### EXERCISE
In the listing below, count the lines containing the string "stacking". Reply with that number only.

### DATASET CONTENT
---

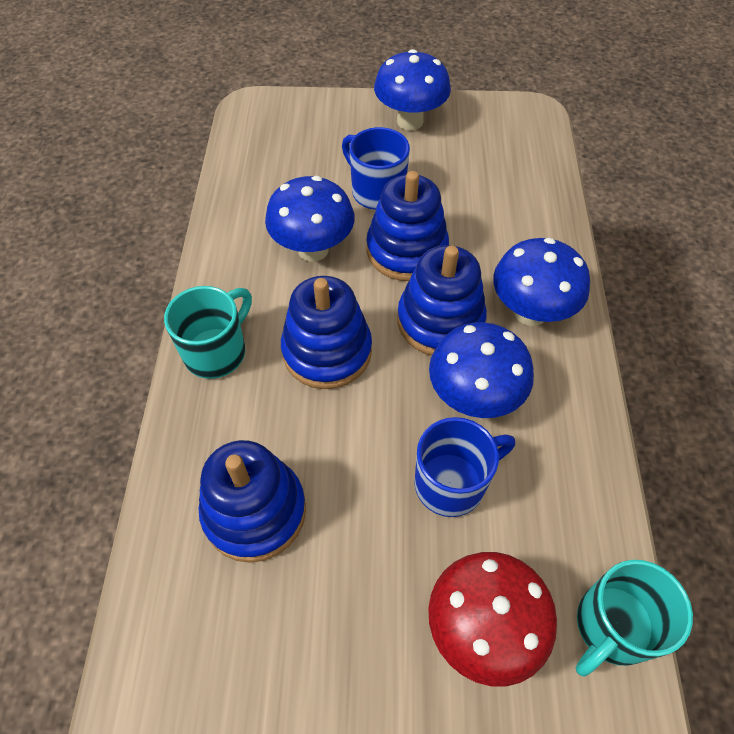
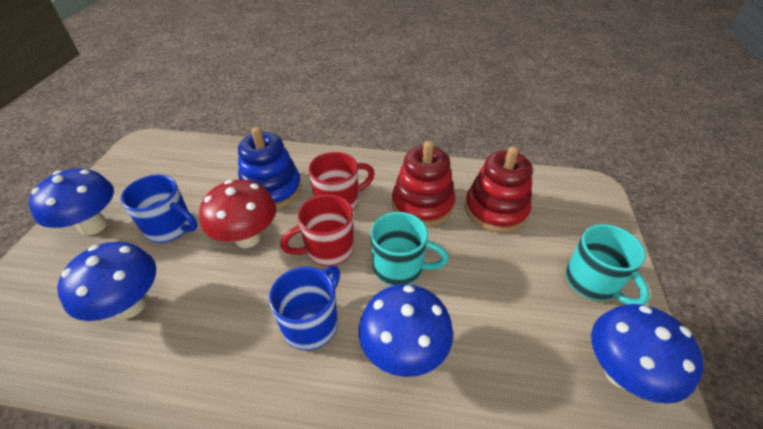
blue stacking toy: 4 -> 1
red mug: 0 -> 2
red stacking toy: 0 -> 2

---

### FINAL ANSWER
2